• **What you need to do**: Copy the lines below, beginning with the one that contains "purple can: 0 -> 1" and continuing through the final line, exactly as written and with no other lines.

== Data to process

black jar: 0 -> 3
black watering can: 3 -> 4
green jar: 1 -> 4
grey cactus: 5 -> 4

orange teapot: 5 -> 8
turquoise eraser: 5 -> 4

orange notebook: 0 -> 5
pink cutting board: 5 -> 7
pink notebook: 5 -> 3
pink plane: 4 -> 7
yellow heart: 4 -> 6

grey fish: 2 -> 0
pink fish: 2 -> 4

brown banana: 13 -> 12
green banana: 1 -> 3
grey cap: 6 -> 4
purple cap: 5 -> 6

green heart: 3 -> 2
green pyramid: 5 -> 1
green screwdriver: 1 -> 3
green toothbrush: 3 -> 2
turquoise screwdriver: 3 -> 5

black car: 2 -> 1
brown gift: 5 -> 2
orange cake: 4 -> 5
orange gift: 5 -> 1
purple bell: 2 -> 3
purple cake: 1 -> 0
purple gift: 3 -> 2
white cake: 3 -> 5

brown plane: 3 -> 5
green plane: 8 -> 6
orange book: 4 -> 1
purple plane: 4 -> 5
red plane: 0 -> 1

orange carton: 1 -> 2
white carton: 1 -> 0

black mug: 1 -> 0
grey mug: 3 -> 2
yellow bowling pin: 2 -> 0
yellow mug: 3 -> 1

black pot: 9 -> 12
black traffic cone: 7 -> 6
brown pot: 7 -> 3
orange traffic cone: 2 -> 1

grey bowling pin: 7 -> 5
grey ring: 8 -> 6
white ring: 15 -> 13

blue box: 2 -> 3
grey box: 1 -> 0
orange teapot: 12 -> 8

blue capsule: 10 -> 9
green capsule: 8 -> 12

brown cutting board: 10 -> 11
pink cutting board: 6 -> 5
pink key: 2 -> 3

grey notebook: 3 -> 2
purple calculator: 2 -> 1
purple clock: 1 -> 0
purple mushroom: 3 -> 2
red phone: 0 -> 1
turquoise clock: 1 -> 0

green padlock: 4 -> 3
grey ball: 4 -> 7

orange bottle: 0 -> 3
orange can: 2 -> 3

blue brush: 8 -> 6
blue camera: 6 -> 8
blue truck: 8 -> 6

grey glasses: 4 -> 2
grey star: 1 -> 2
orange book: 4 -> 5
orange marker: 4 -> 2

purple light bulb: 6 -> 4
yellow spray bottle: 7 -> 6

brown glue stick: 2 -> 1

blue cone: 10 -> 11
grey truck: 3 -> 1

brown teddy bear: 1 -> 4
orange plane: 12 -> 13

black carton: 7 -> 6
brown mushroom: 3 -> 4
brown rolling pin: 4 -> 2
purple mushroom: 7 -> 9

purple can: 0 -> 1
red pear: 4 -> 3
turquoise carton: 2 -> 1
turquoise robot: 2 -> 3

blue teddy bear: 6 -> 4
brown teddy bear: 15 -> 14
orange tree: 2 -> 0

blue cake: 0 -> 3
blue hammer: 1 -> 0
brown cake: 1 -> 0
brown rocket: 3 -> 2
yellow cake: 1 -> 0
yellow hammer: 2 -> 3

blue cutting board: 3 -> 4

====

• **Response to the exercise**:
purple can: 0 -> 1
red pear: 4 -> 3
turquoise carton: 2 -> 1
turquoise robot: 2 -> 3

blue teddy bear: 6 -> 4
brown teddy bear: 15 -> 14
orange tree: 2 -> 0

blue cake: 0 -> 3
blue hammer: 1 -> 0
brown cake: 1 -> 0
brown rocket: 3 -> 2
yellow cake: 1 -> 0
yellow hammer: 2 -> 3

blue cutting board: 3 -> 4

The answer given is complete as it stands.